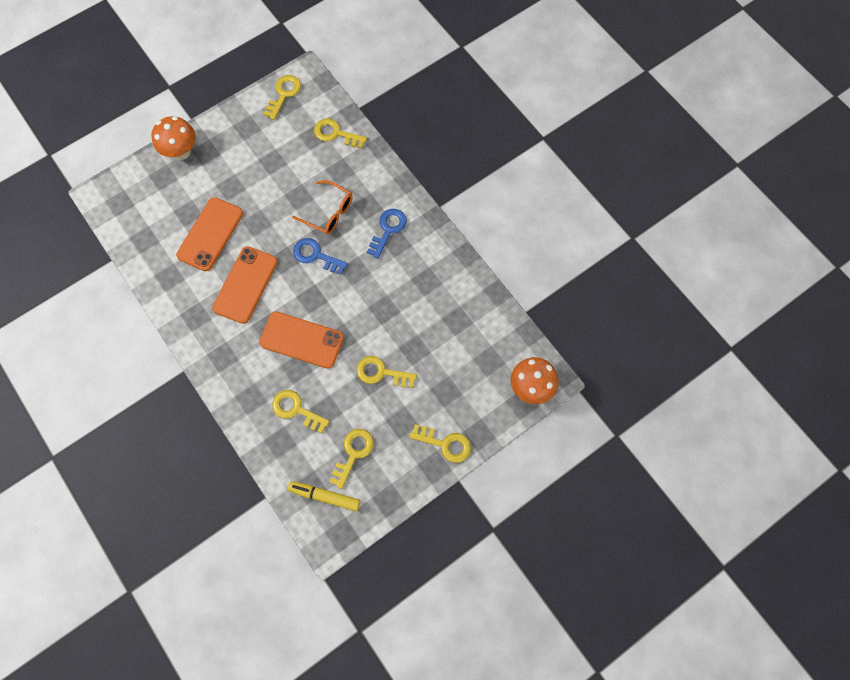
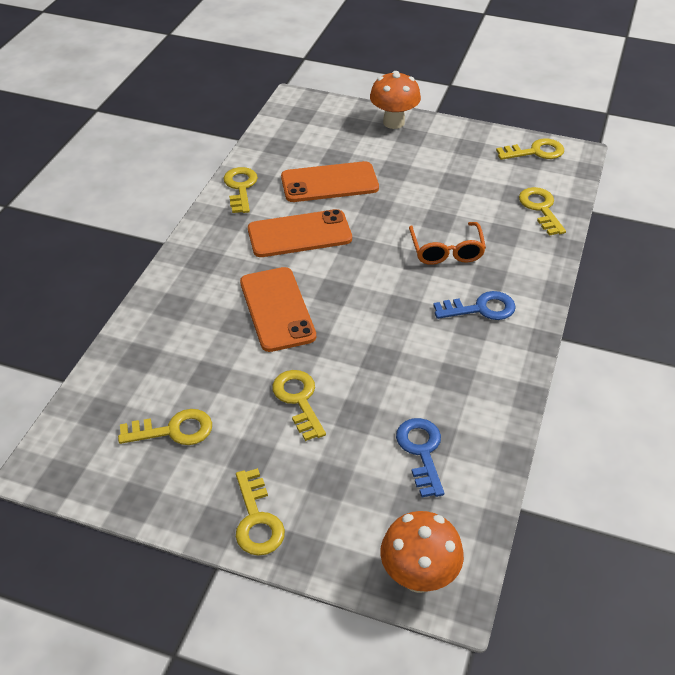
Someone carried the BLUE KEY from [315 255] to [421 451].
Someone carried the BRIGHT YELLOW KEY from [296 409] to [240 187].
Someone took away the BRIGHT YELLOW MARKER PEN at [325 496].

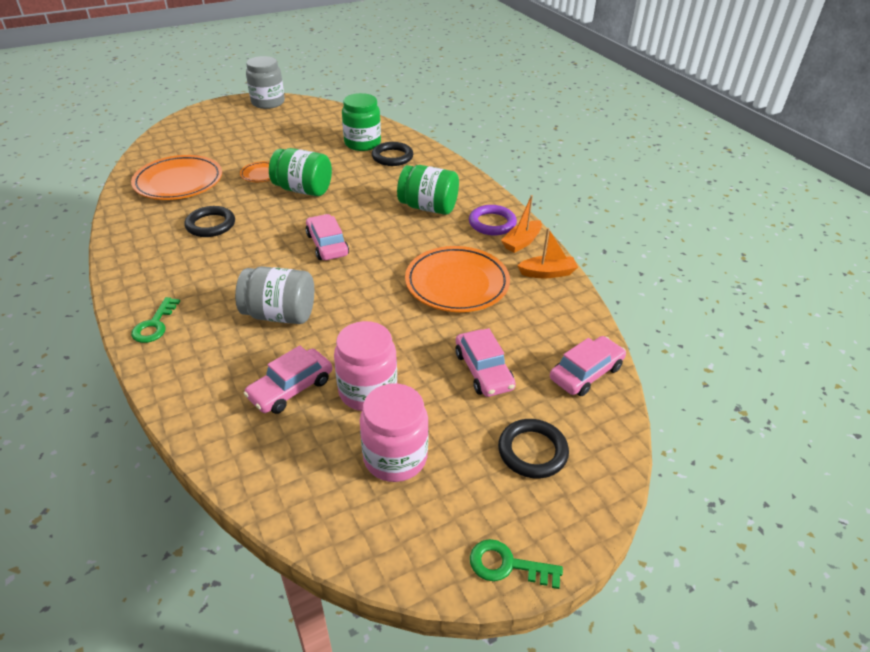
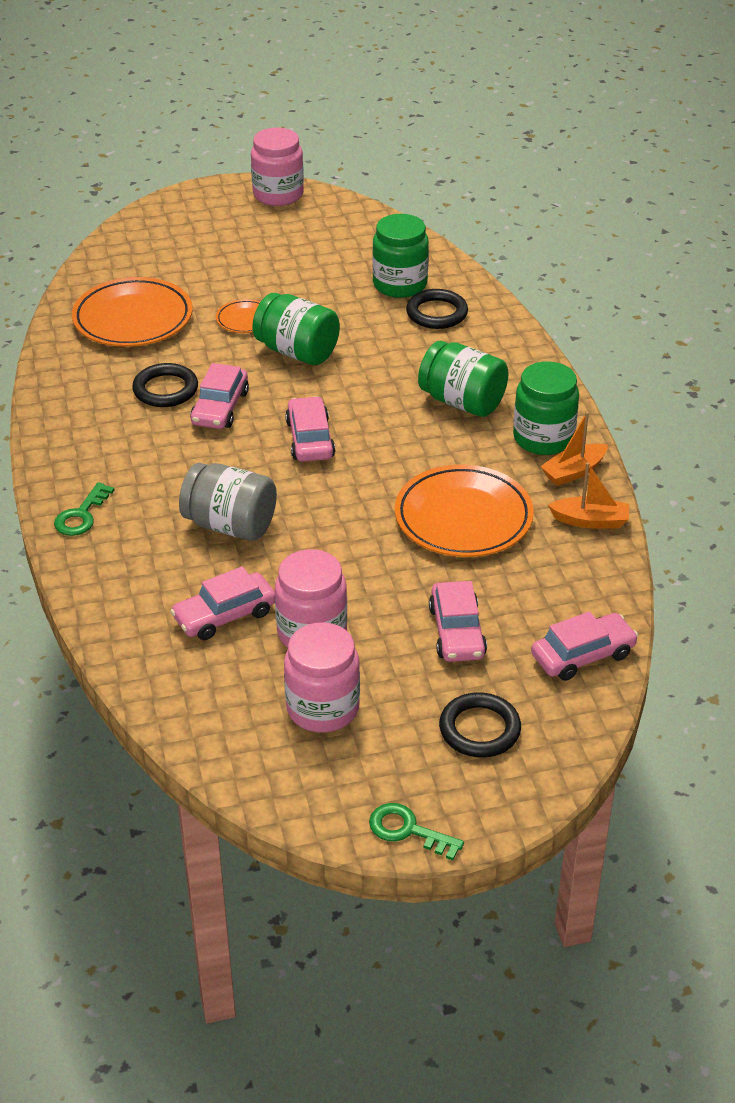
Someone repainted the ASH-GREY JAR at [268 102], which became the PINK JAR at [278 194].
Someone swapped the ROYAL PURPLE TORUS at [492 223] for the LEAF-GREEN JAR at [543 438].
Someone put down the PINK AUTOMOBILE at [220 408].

• _Task description_:
Nothing but the lines from the one holding "Someone swapped the" through the end of the listing above should appear, each exactly as given.

• _Result of the task_:
Someone swapped the ROYAL PURPLE TORUS at [492 223] for the LEAF-GREEN JAR at [543 438].
Someone put down the PINK AUTOMOBILE at [220 408].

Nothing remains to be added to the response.